Stated exercise:
Reproduce the records below word for word, but leave out the pictures.

Given records:
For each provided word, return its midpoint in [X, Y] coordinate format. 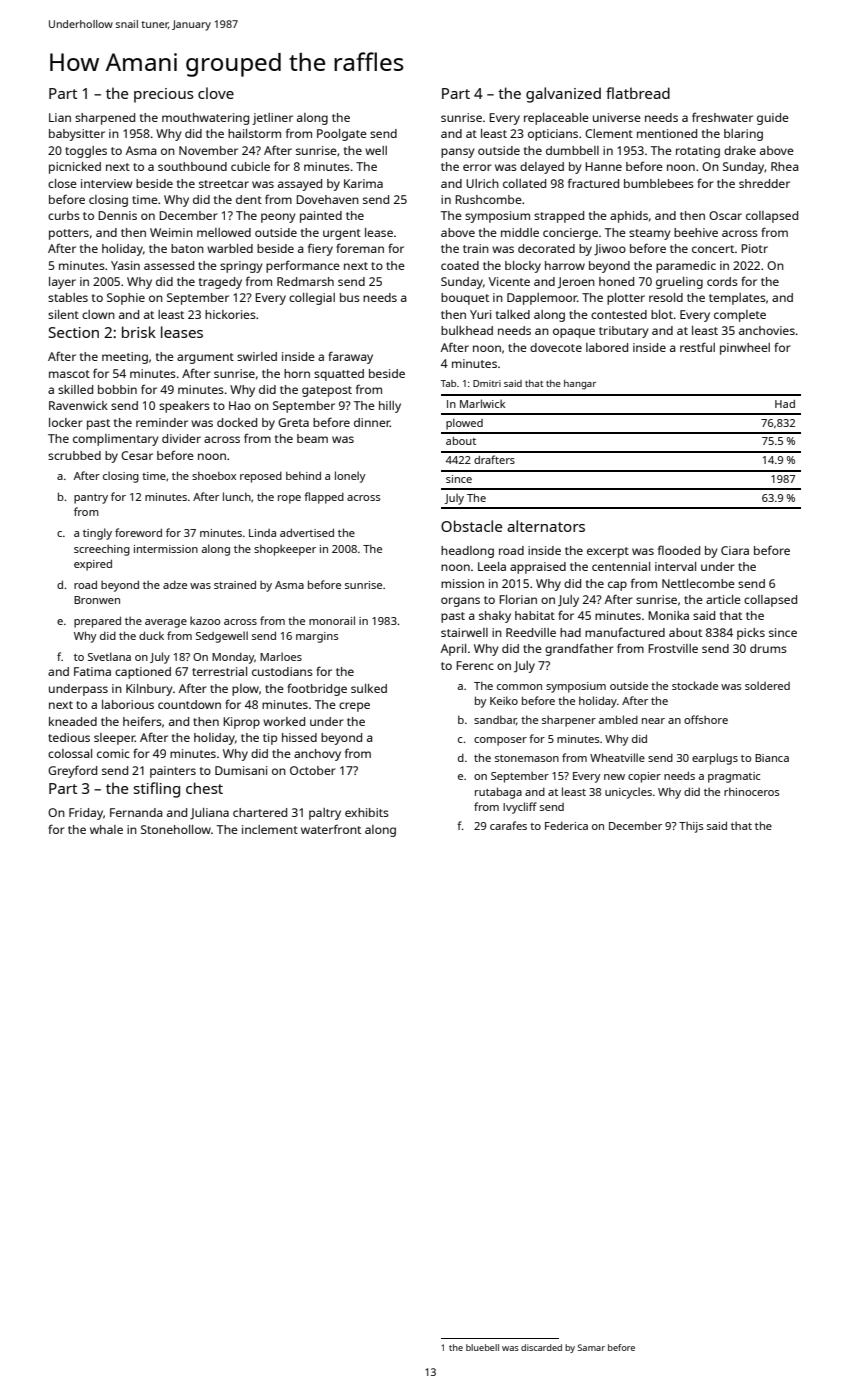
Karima [363, 183]
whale [106, 829]
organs [460, 602]
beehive [696, 232]
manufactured [625, 632]
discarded [541, 1347]
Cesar [137, 455]
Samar [591, 1347]
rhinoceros [751, 791]
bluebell [482, 1347]
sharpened [105, 119]
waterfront [331, 829]
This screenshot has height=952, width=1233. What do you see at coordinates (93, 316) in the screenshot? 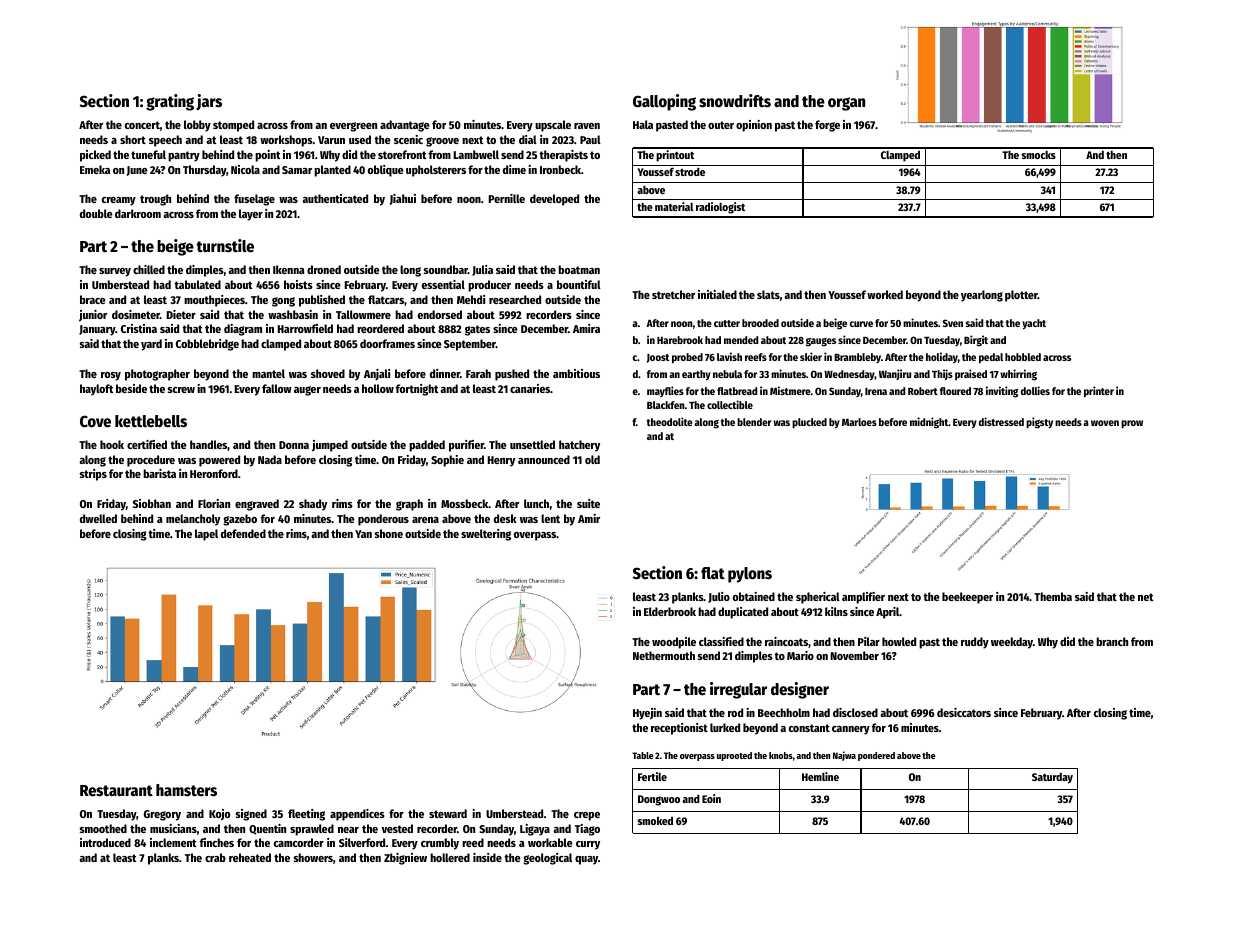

Answer:
For each provided word, return its midpoint in [X, Y] coordinate format. 
Karima [363, 183]
whale [106, 829]
organs [460, 602]
beehive [696, 232]
manufactured [625, 632]
discarded [541, 1347]
Cesar [137, 455]
Samar [591, 1347]
rhinoceros [751, 791]
bluebell [482, 1347]
sharpened [105, 119]
waterfront [331, 829]
This screenshot has height=952, width=1233. What do you see at coordinates (93, 316) in the screenshot? 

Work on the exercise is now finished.